Search the entries for the word "MCLR". Copy every line that holds it.

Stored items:
------------

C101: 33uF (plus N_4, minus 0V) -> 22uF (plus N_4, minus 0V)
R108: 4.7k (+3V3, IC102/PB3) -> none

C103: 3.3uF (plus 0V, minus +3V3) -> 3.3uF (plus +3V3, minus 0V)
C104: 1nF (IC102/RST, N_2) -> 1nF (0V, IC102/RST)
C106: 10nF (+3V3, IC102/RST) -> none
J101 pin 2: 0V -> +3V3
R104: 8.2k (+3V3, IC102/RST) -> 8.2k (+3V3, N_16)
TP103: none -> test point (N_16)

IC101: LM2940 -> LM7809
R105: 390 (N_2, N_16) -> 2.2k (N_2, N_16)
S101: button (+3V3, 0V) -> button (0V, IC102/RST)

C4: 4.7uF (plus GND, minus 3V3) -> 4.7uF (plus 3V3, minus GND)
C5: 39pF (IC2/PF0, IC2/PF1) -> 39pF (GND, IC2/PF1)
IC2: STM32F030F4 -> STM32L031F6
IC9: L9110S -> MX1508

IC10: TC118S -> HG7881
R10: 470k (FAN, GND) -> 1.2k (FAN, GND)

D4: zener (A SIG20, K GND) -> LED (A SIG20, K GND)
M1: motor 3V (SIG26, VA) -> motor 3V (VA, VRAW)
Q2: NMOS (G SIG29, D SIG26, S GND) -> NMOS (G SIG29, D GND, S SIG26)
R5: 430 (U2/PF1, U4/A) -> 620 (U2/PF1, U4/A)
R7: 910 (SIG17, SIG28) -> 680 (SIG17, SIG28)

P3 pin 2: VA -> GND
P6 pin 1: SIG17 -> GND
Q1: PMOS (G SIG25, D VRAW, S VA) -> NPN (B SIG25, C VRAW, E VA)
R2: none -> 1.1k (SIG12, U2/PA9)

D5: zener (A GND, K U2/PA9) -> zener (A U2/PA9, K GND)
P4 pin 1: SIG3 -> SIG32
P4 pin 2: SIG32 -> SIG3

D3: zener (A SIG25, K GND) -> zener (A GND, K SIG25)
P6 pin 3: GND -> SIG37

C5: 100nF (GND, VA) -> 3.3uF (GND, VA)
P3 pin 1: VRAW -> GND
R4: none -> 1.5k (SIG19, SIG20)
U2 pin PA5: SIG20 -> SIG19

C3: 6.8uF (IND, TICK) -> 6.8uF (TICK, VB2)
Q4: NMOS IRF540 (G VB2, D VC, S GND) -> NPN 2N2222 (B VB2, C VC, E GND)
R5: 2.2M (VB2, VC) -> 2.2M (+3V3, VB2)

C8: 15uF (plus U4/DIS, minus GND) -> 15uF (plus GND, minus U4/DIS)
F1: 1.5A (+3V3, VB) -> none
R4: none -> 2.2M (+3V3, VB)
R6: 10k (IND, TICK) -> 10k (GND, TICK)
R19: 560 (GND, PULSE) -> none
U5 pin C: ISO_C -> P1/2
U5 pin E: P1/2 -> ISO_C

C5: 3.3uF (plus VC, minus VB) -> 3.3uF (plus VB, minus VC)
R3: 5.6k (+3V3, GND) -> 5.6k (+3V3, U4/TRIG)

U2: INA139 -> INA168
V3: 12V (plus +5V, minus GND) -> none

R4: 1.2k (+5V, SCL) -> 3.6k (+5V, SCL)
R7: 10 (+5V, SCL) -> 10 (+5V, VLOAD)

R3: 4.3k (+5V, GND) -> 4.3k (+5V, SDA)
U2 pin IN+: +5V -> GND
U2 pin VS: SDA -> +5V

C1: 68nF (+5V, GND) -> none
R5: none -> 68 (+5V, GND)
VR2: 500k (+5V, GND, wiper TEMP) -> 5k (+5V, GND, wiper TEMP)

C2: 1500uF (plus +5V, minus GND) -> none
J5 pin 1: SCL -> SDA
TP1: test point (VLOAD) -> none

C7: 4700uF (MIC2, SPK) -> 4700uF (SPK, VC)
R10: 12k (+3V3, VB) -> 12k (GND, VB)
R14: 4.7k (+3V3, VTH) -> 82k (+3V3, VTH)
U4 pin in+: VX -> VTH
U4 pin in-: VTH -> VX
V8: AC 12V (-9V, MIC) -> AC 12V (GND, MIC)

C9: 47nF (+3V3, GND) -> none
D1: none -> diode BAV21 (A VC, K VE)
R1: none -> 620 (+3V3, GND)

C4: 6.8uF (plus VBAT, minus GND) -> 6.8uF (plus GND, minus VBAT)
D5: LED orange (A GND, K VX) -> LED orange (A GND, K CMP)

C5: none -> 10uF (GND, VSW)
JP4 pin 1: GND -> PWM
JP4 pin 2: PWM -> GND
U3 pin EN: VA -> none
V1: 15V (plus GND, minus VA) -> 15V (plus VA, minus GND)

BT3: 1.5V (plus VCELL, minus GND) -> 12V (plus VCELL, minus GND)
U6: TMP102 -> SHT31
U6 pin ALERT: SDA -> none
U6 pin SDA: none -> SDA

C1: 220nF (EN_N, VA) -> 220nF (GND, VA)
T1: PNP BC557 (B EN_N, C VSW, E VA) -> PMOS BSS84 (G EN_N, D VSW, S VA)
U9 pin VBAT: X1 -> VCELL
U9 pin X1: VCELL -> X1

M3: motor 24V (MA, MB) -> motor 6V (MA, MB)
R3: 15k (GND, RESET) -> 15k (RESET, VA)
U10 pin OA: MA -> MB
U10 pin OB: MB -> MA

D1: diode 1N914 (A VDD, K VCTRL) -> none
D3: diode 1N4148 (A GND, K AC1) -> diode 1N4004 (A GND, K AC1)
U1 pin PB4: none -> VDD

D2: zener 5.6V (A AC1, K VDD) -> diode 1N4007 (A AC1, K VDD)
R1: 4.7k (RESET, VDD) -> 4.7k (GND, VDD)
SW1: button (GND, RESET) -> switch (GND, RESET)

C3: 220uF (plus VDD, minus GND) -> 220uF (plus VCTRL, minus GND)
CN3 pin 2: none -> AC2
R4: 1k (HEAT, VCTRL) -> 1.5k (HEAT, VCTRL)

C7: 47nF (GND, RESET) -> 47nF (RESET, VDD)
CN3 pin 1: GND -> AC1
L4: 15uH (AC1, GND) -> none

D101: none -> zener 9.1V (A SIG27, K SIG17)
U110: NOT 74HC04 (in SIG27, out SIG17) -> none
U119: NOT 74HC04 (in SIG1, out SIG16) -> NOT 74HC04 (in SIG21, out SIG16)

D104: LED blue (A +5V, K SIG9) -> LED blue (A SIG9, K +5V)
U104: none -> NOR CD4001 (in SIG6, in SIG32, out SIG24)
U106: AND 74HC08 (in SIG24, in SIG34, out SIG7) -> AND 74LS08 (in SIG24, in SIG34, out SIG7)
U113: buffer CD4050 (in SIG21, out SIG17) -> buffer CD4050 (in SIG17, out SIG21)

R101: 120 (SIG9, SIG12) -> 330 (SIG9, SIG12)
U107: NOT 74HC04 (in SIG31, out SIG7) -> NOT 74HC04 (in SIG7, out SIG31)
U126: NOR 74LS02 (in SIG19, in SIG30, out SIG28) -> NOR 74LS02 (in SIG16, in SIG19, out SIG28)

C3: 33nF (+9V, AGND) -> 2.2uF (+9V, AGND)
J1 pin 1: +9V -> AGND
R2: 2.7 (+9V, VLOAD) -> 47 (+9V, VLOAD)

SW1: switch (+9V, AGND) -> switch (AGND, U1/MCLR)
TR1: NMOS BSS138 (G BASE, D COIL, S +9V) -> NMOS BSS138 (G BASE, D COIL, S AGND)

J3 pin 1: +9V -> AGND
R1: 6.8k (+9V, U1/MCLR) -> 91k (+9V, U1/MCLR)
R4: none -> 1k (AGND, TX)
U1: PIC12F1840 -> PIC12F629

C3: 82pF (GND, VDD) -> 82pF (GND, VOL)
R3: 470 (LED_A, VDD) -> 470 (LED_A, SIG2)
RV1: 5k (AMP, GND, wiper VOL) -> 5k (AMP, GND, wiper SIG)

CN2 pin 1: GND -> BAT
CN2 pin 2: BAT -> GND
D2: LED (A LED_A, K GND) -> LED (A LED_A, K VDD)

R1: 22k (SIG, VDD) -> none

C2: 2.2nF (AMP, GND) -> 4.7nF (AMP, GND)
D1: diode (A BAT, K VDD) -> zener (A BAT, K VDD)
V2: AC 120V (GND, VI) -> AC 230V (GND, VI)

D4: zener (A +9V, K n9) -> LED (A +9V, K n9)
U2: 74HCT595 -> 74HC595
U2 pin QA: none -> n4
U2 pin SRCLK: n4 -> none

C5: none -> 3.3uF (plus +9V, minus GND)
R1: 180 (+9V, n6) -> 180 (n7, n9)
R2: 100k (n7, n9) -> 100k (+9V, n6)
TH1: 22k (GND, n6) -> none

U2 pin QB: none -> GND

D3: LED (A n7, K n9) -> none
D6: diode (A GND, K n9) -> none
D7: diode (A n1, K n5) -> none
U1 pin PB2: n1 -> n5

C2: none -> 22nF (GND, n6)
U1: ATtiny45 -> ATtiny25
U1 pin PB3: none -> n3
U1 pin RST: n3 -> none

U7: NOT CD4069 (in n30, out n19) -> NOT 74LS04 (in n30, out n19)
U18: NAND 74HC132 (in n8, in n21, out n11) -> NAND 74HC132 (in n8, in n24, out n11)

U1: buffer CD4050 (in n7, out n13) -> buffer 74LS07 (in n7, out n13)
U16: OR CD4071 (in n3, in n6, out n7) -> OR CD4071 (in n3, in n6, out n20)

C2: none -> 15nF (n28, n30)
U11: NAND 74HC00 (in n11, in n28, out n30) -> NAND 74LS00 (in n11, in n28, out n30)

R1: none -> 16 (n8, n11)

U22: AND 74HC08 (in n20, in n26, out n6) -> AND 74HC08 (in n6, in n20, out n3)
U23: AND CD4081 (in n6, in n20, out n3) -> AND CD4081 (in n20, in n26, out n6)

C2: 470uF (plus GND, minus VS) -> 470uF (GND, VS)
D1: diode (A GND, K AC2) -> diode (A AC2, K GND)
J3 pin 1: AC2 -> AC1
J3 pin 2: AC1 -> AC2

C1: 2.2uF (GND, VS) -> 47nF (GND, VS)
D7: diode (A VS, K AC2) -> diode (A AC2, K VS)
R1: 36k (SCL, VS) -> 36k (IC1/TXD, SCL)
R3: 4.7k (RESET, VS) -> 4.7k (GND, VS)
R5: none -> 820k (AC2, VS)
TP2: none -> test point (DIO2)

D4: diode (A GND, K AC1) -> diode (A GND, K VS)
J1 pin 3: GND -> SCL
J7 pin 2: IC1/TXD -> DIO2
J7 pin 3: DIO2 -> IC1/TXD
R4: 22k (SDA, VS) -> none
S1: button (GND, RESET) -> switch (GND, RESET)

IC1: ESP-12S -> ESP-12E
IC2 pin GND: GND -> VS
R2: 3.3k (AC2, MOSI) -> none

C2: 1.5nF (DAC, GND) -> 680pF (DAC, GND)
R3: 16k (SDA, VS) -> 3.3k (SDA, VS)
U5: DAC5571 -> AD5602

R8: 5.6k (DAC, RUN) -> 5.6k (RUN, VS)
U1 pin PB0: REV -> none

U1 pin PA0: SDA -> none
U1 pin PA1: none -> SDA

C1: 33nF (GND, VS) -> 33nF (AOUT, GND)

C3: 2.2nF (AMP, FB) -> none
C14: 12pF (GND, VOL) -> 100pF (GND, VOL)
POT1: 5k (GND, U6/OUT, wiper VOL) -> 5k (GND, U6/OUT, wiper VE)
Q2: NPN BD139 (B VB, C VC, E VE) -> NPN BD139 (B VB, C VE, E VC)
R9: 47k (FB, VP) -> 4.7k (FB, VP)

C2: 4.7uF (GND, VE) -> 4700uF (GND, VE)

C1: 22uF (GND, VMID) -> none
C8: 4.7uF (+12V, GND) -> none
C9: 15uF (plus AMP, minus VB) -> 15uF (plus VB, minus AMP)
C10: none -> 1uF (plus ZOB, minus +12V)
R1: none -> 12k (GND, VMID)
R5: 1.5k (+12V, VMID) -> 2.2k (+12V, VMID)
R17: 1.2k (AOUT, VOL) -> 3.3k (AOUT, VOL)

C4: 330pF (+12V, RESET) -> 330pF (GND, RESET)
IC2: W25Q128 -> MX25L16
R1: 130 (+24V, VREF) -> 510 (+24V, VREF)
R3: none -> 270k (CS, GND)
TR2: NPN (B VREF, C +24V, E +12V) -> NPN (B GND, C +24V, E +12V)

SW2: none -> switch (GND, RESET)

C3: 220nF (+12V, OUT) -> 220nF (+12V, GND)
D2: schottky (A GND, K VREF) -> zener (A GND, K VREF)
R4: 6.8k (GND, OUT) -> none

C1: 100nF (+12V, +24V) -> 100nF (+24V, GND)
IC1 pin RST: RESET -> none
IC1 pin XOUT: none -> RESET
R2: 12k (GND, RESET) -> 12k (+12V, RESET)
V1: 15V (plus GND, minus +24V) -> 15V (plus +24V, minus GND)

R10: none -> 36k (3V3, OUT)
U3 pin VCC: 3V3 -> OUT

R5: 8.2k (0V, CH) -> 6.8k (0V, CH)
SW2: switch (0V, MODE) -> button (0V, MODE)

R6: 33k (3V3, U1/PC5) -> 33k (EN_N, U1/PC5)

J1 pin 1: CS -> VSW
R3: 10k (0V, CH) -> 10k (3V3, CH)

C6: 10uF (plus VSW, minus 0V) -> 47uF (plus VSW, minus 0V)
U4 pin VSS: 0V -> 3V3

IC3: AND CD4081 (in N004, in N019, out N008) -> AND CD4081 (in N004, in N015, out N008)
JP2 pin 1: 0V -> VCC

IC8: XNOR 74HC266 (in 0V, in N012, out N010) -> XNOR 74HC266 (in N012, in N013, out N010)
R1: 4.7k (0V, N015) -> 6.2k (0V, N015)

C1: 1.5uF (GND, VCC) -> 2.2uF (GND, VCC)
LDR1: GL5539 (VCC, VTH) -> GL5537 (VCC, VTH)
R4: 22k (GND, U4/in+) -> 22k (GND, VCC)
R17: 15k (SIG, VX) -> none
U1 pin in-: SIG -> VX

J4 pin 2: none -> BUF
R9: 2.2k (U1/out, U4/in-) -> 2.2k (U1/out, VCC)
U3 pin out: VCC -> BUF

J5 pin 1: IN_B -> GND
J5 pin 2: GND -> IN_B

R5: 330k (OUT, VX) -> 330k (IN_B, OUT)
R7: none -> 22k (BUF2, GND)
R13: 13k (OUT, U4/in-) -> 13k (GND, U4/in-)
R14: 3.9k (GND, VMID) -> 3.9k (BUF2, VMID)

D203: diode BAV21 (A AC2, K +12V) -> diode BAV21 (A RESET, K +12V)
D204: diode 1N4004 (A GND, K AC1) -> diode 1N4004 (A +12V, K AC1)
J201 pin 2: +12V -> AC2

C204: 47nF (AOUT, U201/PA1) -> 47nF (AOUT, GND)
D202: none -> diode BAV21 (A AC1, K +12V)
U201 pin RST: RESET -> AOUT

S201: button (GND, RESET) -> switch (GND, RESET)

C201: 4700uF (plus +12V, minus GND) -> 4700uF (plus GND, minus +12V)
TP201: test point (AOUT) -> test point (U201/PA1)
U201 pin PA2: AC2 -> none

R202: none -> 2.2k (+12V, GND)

------------

# Output below:
SW1: switch (+9V, AGND) -> switch (AGND, U1/MCLR)
R1: 6.8k (+9V, U1/MCLR) -> 91k (+9V, U1/MCLR)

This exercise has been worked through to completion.